--- YOUR OBJECTIVE ---
Two lines mark the range in the entries below: the one holding "camera: 95 degrees left, 20 degrees up" and the one holding "(635, 195) = (272, 178): green truck -> none". Set down those two and all lines between them, exactly.

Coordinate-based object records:

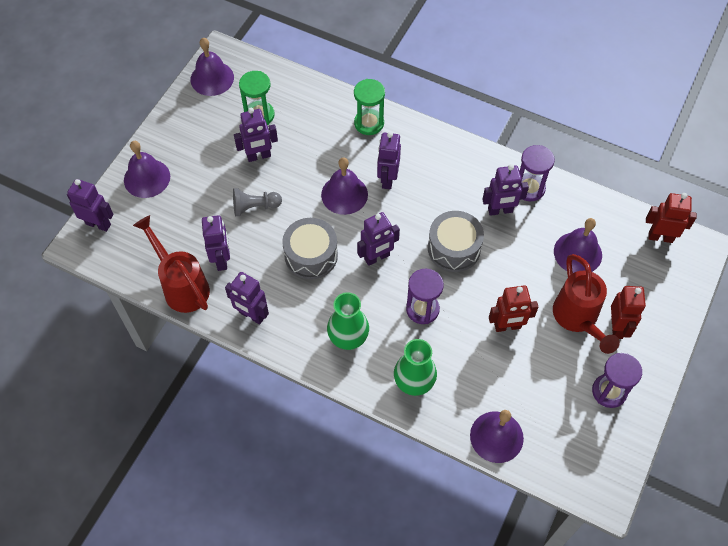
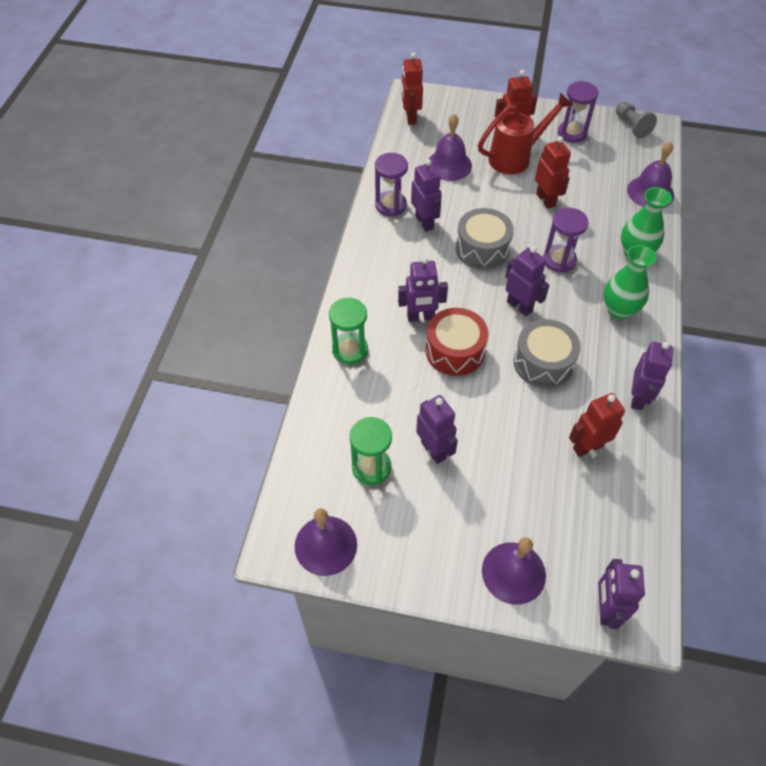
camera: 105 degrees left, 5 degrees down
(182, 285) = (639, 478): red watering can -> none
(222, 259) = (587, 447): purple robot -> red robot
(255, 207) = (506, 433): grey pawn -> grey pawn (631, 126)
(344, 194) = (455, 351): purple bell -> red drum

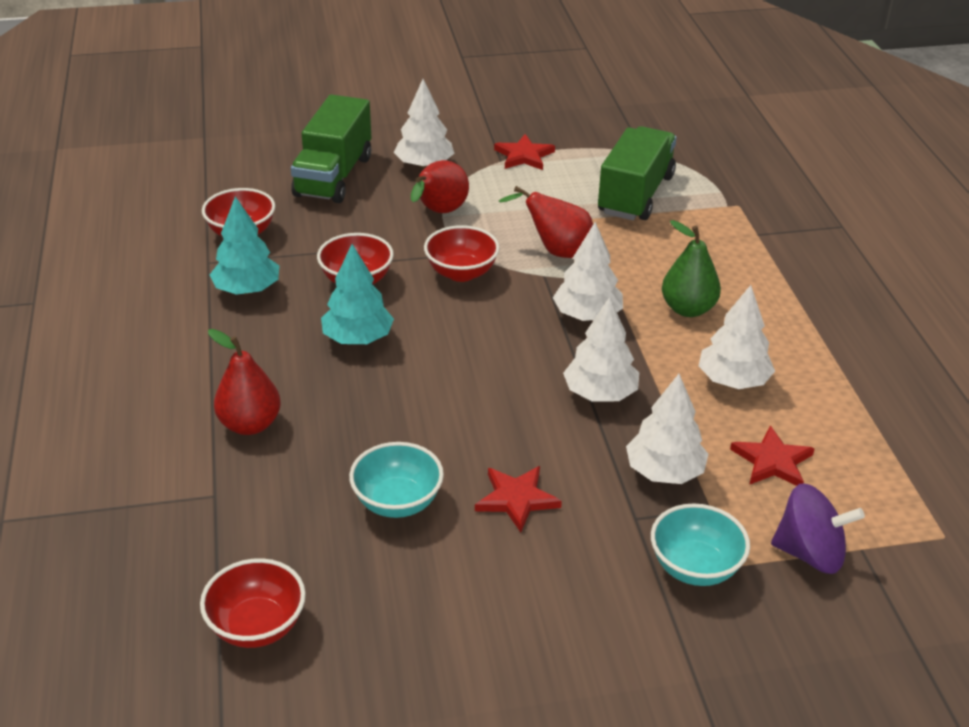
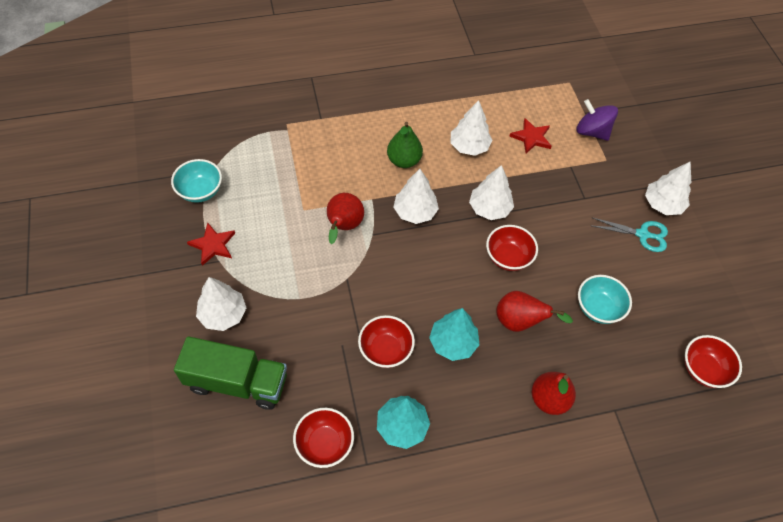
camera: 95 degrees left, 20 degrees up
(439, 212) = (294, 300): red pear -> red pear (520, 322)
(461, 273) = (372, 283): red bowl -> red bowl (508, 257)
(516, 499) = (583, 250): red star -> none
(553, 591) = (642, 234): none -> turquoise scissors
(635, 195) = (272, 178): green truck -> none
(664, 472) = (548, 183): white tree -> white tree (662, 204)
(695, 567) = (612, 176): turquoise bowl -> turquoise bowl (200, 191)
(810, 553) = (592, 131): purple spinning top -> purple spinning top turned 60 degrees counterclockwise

--- TASK RESPONSE ---
camera: 95 degrees left, 20 degrees up
(439, 212) = (294, 300): red pear -> red pear (520, 322)
(461, 273) = (372, 283): red bowl -> red bowl (508, 257)
(516, 499) = (583, 250): red star -> none
(553, 591) = (642, 234): none -> turquoise scissors
(635, 195) = (272, 178): green truck -> none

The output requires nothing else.